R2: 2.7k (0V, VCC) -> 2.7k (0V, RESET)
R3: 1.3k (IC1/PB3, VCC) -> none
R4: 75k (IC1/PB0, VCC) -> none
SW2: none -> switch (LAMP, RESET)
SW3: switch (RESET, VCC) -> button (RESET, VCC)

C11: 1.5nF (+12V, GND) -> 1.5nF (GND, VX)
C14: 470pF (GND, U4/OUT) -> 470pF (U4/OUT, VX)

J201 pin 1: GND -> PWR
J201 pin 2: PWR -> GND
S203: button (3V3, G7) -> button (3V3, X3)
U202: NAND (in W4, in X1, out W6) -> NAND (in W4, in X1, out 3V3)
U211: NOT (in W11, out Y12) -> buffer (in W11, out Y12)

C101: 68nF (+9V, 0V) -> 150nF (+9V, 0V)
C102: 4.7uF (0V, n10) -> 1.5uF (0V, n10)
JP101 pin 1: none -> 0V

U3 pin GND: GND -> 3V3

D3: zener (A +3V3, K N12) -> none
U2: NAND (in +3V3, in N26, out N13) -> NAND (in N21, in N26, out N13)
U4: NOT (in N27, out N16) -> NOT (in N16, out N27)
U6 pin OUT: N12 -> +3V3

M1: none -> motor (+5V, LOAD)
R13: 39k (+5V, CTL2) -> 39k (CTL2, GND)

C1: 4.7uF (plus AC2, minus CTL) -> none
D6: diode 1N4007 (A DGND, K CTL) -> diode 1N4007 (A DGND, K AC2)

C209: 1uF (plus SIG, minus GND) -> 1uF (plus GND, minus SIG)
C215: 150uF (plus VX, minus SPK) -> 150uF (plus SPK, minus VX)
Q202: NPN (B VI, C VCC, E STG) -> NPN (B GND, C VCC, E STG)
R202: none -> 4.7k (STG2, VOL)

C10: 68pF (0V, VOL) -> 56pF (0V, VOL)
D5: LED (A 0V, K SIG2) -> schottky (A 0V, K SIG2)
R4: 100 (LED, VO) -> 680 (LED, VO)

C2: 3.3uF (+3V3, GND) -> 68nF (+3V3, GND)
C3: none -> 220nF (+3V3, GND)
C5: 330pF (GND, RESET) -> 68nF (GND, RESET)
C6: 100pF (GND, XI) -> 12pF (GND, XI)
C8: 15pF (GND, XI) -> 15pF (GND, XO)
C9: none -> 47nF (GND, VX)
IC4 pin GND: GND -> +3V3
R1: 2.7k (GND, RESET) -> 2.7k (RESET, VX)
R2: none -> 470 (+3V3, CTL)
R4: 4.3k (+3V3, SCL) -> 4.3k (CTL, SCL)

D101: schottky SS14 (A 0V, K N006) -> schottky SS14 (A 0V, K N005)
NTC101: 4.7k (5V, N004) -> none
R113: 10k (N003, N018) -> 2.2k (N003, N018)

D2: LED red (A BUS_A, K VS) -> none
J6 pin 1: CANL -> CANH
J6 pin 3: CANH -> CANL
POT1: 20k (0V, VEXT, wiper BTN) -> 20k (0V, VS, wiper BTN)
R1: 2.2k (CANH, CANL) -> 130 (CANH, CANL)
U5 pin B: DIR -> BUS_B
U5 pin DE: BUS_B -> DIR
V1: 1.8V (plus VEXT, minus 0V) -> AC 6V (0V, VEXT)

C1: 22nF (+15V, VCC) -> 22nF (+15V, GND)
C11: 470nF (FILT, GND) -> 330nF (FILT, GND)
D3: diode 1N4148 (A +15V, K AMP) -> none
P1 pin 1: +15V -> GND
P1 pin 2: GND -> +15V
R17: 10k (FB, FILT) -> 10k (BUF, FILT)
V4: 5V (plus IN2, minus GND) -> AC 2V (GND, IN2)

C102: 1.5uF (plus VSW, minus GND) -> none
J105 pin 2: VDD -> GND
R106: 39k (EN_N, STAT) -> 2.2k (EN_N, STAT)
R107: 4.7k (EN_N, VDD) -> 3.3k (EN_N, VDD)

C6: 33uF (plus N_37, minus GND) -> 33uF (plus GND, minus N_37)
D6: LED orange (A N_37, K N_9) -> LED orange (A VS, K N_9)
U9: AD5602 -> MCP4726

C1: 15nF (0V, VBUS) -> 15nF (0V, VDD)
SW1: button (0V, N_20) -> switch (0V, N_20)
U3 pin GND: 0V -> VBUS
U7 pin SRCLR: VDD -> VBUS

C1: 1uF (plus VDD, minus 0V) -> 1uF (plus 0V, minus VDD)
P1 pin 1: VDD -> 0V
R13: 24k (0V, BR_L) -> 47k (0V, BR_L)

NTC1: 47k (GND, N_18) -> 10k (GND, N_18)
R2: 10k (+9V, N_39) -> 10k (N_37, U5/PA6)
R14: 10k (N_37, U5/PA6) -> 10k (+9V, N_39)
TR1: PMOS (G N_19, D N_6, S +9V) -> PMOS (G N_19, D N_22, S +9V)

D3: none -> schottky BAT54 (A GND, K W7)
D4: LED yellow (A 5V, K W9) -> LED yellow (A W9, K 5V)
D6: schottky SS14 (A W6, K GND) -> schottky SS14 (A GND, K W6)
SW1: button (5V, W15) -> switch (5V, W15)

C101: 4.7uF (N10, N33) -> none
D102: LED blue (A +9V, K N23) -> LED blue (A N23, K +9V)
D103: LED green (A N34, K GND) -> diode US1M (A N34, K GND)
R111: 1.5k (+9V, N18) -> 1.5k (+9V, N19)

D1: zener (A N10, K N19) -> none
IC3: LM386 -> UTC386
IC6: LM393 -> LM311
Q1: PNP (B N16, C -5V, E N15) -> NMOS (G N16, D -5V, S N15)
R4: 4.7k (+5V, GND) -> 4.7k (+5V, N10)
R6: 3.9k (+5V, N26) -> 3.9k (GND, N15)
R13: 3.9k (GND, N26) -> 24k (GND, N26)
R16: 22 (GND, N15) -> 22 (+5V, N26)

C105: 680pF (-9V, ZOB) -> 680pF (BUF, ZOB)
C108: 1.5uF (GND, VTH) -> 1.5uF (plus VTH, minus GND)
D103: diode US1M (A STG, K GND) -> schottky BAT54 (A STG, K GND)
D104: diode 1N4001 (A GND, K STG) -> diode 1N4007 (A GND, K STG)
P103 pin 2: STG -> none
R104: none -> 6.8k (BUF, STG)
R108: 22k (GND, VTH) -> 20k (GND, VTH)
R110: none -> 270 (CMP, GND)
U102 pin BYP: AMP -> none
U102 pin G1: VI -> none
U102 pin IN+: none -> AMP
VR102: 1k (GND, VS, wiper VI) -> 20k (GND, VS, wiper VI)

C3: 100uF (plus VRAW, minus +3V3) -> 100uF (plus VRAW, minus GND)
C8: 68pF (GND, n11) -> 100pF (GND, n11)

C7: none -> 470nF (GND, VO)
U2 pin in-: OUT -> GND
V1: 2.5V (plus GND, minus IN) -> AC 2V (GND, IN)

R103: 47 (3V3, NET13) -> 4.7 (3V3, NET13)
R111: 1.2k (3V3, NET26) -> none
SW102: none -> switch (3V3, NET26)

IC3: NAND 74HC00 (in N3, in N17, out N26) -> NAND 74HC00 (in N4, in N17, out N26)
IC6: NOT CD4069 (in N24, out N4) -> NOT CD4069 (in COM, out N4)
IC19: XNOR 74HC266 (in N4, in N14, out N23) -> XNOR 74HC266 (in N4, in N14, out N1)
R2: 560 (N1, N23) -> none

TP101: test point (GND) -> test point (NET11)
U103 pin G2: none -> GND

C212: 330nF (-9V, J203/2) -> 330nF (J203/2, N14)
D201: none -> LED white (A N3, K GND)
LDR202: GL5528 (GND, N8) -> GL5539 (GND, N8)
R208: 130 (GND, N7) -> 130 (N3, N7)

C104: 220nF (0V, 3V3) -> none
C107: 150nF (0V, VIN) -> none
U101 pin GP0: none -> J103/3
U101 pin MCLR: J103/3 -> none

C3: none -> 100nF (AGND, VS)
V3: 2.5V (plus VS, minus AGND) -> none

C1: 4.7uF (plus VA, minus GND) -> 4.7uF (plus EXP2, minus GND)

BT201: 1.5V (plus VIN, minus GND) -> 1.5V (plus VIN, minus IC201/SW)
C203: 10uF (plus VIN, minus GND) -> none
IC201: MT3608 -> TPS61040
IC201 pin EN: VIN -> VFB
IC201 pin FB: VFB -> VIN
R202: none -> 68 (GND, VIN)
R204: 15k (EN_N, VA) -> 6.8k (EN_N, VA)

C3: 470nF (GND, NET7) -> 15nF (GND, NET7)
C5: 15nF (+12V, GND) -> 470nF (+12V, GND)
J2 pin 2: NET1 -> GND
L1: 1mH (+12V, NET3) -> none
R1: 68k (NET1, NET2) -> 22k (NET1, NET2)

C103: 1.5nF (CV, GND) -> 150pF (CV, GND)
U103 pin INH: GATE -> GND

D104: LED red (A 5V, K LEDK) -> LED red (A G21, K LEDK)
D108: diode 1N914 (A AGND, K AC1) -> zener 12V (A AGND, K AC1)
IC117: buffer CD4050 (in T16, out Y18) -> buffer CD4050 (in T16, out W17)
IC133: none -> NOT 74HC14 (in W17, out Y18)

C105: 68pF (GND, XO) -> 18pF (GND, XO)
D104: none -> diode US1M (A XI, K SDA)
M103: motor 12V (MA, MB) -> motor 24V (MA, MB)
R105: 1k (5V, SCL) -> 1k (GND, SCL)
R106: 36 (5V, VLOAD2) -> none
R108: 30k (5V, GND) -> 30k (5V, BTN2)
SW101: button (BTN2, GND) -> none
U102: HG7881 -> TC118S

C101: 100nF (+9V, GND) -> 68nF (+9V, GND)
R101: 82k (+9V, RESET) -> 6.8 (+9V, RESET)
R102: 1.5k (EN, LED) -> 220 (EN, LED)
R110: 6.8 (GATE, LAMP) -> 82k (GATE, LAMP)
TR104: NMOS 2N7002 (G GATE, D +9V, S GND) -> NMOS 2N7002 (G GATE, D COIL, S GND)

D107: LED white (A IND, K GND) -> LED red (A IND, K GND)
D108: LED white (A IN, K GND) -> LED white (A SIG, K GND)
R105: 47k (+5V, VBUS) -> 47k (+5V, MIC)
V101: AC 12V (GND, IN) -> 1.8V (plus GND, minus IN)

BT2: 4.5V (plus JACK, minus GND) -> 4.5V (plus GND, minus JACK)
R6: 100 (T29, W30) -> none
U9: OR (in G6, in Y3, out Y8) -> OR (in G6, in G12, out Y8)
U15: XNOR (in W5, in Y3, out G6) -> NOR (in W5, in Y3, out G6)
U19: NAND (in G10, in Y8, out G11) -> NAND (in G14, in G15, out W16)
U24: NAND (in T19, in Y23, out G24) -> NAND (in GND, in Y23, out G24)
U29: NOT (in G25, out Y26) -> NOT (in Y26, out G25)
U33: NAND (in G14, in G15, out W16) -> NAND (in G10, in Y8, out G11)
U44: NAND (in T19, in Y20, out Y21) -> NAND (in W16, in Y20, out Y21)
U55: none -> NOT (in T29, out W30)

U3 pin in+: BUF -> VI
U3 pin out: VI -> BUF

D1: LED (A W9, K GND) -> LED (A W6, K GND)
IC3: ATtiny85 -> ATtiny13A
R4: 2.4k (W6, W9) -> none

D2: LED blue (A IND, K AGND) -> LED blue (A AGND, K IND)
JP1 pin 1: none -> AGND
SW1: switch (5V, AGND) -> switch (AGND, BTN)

What the exercise asks => Everything above from the line with "SW102: none -> switch (3V3, NET26)" to the line with "V3: 2.5V (plus VS, minus AGND) -> none", both included, must be repeated exactly, and nothing outside that range.

Response =>
SW102: none -> switch (3V3, NET26)

IC3: NAND 74HC00 (in N3, in N17, out N26) -> NAND 74HC00 (in N4, in N17, out N26)
IC6: NOT CD4069 (in N24, out N4) -> NOT CD4069 (in COM, out N4)
IC19: XNOR 74HC266 (in N4, in N14, out N23) -> XNOR 74HC266 (in N4, in N14, out N1)
R2: 560 (N1, N23) -> none

TP101: test point (GND) -> test point (NET11)
U103 pin G2: none -> GND

C212: 330nF (-9V, J203/2) -> 330nF (J203/2, N14)
D201: none -> LED white (A N3, K GND)
LDR202: GL5528 (GND, N8) -> GL5539 (GND, N8)
R208: 130 (GND, N7) -> 130 (N3, N7)

C104: 220nF (0V, 3V3) -> none
C107: 150nF (0V, VIN) -> none
U101 pin GP0: none -> J103/3
U101 pin MCLR: J103/3 -> none

C3: none -> 100nF (AGND, VS)
V3: 2.5V (plus VS, minus AGND) -> none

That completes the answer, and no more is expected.